_Supplied records:_
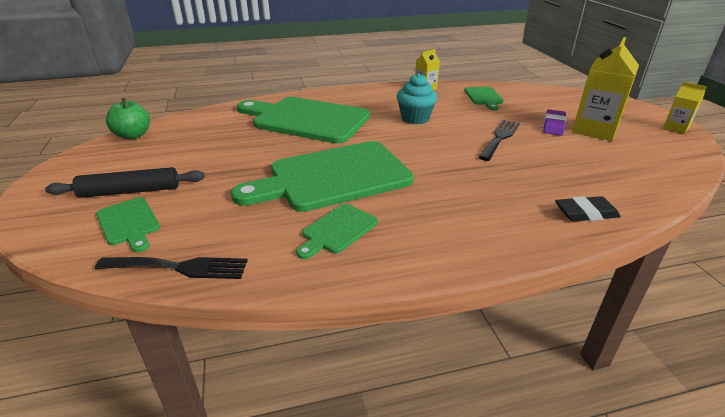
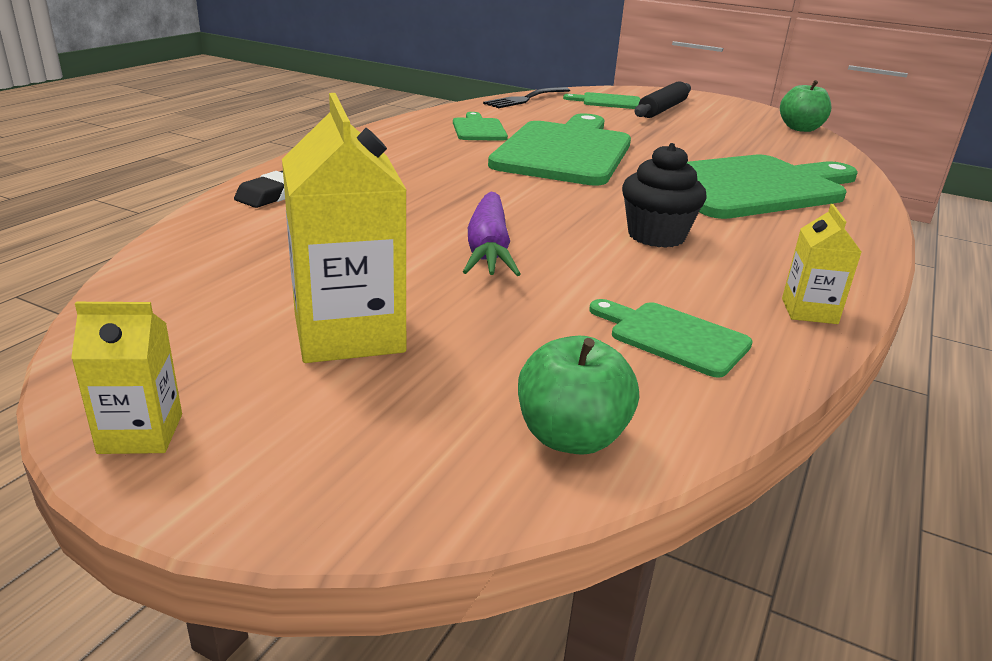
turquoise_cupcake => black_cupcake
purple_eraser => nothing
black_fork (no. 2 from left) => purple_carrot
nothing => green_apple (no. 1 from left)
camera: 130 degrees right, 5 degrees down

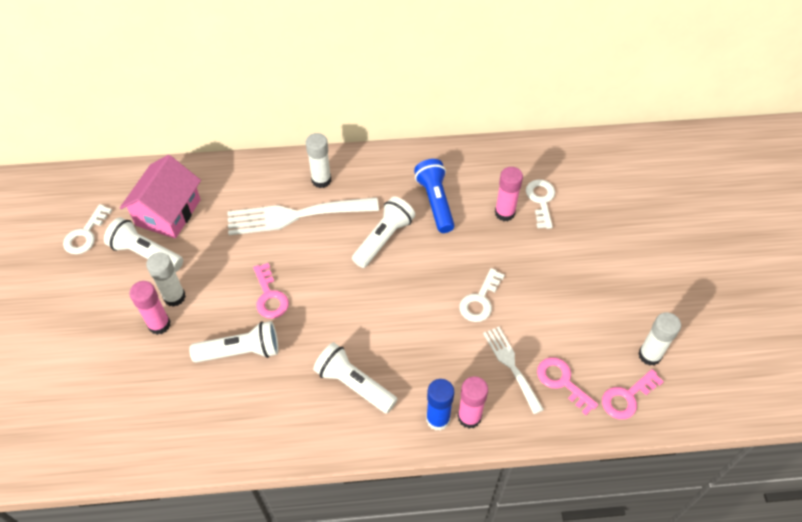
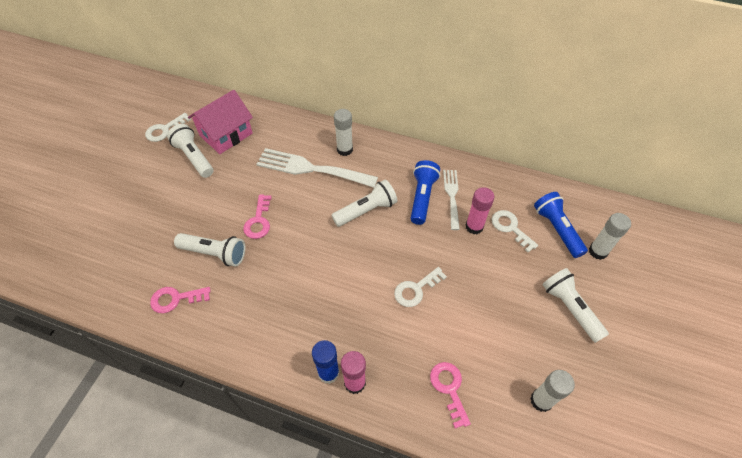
white_key (no. 3 from left), 60 degrees counterclockwise
white_glue_stick (no. 1 from left in the first image) => white_glue_stick (no. 3 from left), shifted
pink_glue_stick (no. 1 from left) => nothing
white_fork (no. 2 from left), shifted
white_flashlight (no. 3 from left in the first image) => white_flashlight (no. 4 from left), shifted
pink_key (no. 3 from left in the first image) => pink_key (no. 1 from left), shifted
nothing => blue_flashlight (no. 2 from left)
camera: 25 degrees right, 0 degrees up

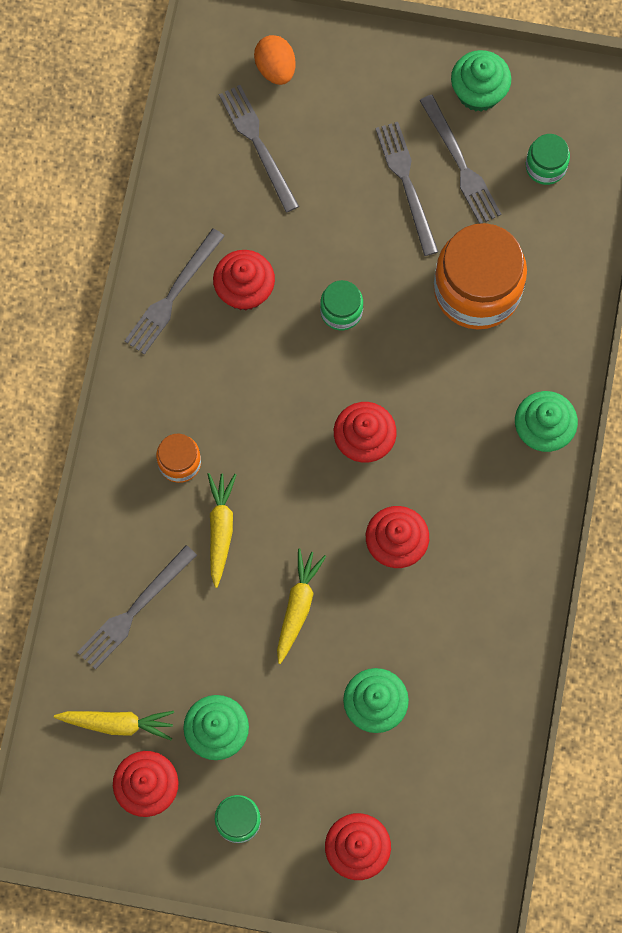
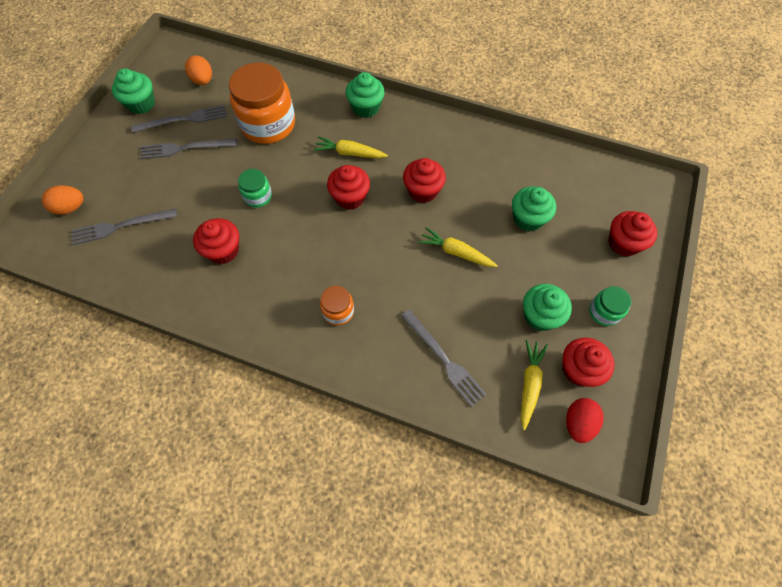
green_jar (no. 3 from left) => orange_egg (no. 2 from left)
grey_fork (no. 2 from left) => nothing
yellow_carrot (no. 2 from left in the first image) => yellow_carrot (no. 1 from left), shifted
nothing => red_egg
camera: 80 degrees left, 10 degrees down

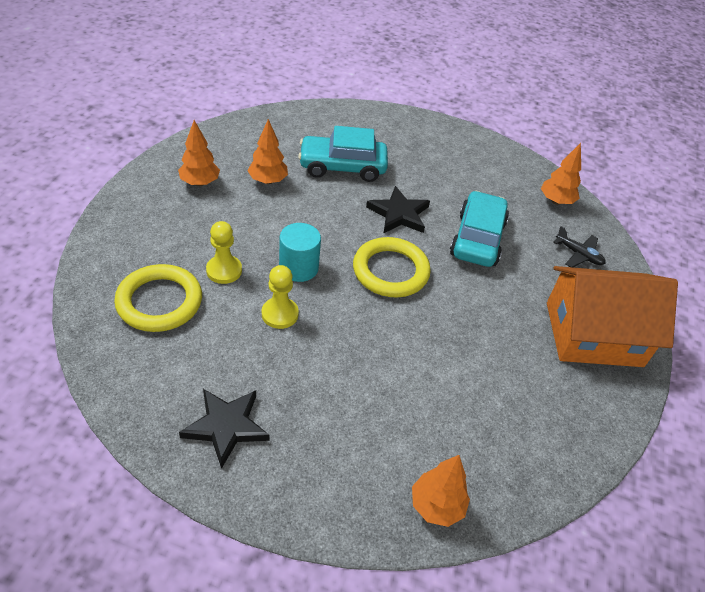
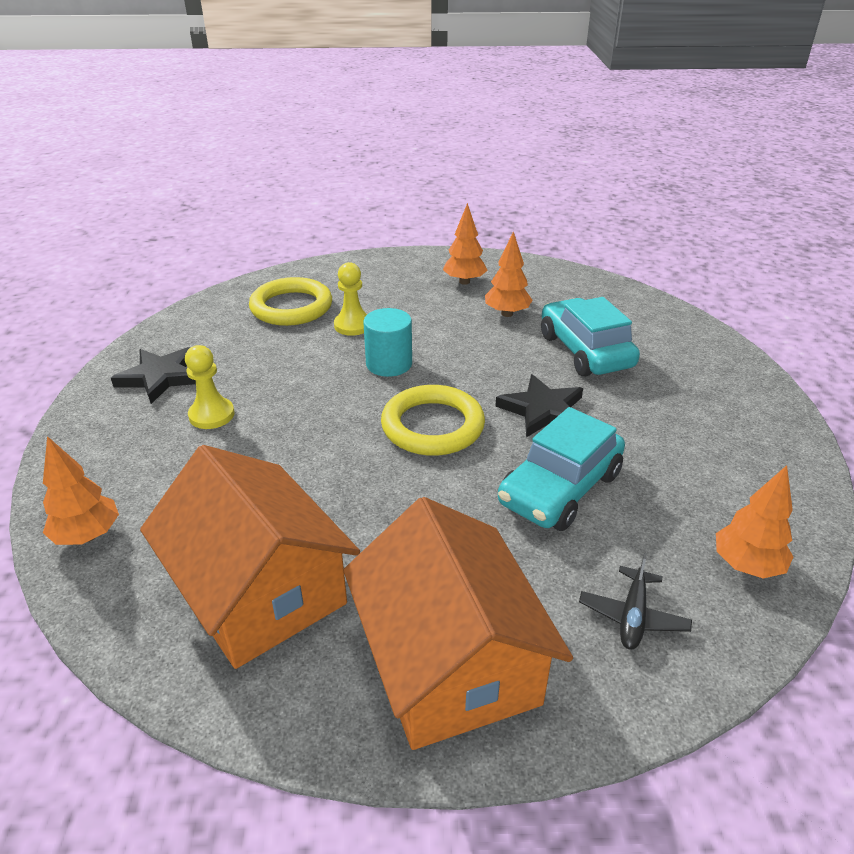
turquoise_car (no. 2 from left in the first image) => turquoise_car (no. 1 from left), 135 degrees clockwise
yellow_pawn (no. 2 from left in the first image) => yellow_pawn (no. 1 from left), shifted
nothing => orange_house (no. 1 from left)
camera: 75 degrees right, 10 degrees down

_About this exercise:_ Copy out the preceding entries without a single change, leaving out the pictures.

_Result for this exercise:_
turquoise_cupcake => black_cupcake
purple_eraser => nothing
black_fork (no. 2 from left) => purple_carrot
nothing => green_apple (no. 1 from left)
camera: 130 degrees right, 5 degrees down

white_key (no. 3 from left), 60 degrees counterclockwise
white_glue_stick (no. 1 from left in the first image) => white_glue_stick (no. 3 from left), shifted
pink_glue_stick (no. 1 from left) => nothing
white_fork (no. 2 from left), shifted
white_flashlight (no. 3 from left in the first image) => white_flashlight (no. 4 from left), shifted
pink_key (no. 3 from left in the first image) => pink_key (no. 1 from left), shifted
nothing => blue_flashlight (no. 2 from left)
camera: 25 degrees right, 0 degrees up

green_jar (no. 3 from left) => orange_egg (no. 2 from left)
grey_fork (no. 2 from left) => nothing
yellow_carrot (no. 2 from left in the first image) => yellow_carrot (no. 1 from left), shifted
nothing => red_egg
camera: 80 degrees left, 10 degrees down

turquoise_car (no. 2 from left in the first image) => turquoise_car (no. 1 from left), 135 degrees clockwise
yellow_pawn (no. 2 from left in the first image) => yellow_pawn (no. 1 from left), shifted
nothing => orange_house (no. 1 from left)
camera: 75 degrees right, 10 degrees down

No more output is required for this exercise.